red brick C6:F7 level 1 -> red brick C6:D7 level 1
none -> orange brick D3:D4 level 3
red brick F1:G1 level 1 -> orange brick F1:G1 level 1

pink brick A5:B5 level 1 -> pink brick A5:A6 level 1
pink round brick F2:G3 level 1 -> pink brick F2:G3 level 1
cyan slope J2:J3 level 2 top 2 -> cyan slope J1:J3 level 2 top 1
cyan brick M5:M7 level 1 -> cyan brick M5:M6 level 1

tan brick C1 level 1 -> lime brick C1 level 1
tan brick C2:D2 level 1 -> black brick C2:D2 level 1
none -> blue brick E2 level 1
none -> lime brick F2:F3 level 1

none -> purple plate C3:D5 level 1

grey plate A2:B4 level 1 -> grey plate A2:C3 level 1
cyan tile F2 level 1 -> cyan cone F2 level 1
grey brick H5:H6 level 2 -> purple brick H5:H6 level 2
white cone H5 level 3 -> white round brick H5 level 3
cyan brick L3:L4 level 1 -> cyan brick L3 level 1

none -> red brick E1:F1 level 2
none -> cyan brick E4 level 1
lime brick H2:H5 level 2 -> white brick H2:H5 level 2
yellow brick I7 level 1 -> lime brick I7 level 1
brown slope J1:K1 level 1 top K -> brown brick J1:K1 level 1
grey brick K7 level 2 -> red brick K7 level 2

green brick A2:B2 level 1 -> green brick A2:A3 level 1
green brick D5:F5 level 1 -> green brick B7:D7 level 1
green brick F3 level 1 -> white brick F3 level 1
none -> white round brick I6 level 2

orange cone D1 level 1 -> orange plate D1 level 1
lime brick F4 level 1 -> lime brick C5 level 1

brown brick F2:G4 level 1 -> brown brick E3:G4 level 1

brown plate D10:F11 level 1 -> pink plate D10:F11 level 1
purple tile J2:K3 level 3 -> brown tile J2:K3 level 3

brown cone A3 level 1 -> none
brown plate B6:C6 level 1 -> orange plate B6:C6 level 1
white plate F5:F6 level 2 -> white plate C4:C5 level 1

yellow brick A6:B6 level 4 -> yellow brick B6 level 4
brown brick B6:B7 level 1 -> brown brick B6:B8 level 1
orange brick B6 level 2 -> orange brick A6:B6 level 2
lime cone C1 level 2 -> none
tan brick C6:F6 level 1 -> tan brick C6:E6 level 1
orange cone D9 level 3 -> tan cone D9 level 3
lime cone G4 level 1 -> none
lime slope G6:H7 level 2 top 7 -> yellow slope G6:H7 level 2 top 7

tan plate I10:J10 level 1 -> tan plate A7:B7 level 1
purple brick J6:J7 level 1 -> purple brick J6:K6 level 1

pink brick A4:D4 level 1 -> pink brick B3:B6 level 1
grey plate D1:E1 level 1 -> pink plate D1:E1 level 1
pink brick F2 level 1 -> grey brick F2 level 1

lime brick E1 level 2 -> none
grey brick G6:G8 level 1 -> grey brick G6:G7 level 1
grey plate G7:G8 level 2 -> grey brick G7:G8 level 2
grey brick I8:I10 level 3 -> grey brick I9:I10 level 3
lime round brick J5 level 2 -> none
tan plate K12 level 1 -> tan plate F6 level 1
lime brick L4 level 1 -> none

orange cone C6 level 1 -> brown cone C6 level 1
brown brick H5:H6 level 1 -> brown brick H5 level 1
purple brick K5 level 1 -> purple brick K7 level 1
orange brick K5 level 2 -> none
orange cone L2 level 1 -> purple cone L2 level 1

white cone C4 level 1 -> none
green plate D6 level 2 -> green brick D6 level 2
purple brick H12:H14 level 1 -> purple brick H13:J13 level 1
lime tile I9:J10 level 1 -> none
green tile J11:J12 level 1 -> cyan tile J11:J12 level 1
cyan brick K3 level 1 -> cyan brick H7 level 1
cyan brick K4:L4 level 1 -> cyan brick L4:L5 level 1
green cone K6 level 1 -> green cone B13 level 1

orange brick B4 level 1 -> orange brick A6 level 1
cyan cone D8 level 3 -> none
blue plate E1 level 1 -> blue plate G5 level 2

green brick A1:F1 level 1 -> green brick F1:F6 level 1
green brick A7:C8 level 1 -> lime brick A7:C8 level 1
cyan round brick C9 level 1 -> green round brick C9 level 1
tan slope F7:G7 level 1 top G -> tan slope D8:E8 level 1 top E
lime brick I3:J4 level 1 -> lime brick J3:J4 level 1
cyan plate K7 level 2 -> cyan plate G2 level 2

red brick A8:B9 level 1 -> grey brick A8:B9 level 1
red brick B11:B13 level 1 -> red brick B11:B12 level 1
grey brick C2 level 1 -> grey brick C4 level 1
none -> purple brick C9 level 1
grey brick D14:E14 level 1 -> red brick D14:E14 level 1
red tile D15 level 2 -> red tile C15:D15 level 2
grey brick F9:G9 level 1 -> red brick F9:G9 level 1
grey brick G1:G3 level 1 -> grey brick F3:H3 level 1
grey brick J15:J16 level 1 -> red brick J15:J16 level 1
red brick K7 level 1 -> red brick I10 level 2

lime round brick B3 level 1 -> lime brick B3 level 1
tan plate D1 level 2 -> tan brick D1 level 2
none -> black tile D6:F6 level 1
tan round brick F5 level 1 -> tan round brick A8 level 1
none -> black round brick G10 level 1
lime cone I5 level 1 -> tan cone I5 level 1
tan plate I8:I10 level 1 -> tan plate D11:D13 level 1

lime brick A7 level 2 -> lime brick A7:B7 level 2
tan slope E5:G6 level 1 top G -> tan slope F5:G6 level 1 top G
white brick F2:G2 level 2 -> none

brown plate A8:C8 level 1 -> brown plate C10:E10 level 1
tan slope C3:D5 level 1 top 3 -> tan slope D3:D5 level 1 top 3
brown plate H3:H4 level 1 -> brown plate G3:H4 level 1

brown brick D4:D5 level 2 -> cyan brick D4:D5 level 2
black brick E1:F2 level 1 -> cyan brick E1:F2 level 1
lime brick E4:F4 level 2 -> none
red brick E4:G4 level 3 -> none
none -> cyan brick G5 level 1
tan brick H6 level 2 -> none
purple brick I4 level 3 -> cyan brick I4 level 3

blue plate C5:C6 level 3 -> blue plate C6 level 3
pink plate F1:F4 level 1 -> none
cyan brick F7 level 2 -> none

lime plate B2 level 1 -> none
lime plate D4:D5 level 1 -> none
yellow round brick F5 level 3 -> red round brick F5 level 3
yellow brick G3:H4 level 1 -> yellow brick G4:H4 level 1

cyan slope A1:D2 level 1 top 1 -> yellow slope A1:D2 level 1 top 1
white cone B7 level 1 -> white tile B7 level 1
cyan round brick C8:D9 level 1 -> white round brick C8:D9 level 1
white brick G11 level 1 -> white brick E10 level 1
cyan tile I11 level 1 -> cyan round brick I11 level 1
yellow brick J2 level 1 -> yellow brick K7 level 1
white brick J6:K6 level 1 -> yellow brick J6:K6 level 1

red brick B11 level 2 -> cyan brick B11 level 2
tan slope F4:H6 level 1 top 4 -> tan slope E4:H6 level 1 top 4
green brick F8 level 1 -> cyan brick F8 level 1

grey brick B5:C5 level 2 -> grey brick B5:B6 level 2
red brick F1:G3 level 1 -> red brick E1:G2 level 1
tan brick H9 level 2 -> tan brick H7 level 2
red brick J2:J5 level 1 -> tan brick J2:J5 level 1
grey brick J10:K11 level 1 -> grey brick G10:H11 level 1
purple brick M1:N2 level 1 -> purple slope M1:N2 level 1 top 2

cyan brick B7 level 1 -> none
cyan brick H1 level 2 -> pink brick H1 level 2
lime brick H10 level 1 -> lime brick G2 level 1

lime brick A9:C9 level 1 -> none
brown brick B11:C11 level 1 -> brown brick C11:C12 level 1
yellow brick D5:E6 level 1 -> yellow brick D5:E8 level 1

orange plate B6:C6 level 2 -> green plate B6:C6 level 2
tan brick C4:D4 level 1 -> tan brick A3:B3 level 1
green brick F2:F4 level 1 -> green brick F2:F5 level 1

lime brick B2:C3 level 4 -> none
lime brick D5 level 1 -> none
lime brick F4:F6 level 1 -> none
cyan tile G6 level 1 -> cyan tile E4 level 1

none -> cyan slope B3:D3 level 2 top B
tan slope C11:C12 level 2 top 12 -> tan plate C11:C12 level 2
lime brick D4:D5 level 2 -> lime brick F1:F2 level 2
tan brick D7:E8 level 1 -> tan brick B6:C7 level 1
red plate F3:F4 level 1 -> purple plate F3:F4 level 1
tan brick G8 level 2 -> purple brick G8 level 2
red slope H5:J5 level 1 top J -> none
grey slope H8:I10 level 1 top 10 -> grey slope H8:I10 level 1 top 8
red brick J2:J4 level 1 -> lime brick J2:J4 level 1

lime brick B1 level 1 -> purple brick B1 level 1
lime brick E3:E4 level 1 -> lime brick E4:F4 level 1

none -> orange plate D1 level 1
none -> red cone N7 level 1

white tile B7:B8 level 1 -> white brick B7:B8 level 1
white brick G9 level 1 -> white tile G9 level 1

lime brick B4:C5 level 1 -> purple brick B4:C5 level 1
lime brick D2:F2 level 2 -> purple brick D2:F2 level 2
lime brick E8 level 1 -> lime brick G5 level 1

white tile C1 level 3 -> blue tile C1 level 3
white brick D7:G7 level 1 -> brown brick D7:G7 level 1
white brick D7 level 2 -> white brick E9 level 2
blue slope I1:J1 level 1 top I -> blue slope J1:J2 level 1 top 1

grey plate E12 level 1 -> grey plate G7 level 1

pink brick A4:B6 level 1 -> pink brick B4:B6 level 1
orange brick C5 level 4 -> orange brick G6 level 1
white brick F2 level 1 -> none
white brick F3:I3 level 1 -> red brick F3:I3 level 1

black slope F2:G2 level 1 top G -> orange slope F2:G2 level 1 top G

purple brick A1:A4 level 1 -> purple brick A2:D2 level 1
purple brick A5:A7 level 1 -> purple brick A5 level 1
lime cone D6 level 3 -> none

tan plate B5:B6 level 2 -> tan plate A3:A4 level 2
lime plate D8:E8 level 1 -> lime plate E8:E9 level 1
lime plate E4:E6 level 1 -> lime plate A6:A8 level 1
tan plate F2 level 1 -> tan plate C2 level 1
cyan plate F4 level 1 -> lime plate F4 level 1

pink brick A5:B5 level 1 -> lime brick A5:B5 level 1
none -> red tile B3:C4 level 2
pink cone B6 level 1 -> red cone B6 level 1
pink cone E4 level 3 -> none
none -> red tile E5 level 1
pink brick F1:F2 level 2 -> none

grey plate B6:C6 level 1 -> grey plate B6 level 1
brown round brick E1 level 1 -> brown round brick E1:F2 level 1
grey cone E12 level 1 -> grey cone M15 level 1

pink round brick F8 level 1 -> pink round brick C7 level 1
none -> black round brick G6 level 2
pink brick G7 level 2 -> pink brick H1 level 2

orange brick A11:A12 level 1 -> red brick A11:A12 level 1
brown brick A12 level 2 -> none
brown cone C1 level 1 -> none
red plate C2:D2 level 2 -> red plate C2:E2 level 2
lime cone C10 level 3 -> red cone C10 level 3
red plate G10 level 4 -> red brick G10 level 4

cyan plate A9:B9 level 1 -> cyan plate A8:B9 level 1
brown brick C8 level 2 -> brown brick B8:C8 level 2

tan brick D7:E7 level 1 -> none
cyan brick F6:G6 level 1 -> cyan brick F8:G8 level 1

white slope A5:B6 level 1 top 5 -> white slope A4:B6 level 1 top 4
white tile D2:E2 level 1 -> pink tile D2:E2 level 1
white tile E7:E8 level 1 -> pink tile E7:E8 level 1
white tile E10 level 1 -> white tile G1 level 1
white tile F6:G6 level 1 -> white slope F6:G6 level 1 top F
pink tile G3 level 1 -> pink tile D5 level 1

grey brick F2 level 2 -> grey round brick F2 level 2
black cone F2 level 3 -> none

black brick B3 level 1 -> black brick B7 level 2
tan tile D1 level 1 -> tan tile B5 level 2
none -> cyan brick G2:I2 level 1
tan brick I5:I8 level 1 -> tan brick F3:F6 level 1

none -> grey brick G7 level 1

__________

### TASK REQUIREMENTS
Going down from the first line of the entries above, restate each line word for word until the line holding "none -> lime brick F2:F3 level 1" is done.

### FINAL ANSWER
red brick C6:F7 level 1 -> red brick C6:D7 level 1
none -> orange brick D3:D4 level 3
red brick F1:G1 level 1 -> orange brick F1:G1 level 1

pink brick A5:B5 level 1 -> pink brick A5:A6 level 1
pink round brick F2:G3 level 1 -> pink brick F2:G3 level 1
cyan slope J2:J3 level 2 top 2 -> cyan slope J1:J3 level 2 top 1
cyan brick M5:M7 level 1 -> cyan brick M5:M6 level 1

tan brick C1 level 1 -> lime brick C1 level 1
tan brick C2:D2 level 1 -> black brick C2:D2 level 1
none -> blue brick E2 level 1
none -> lime brick F2:F3 level 1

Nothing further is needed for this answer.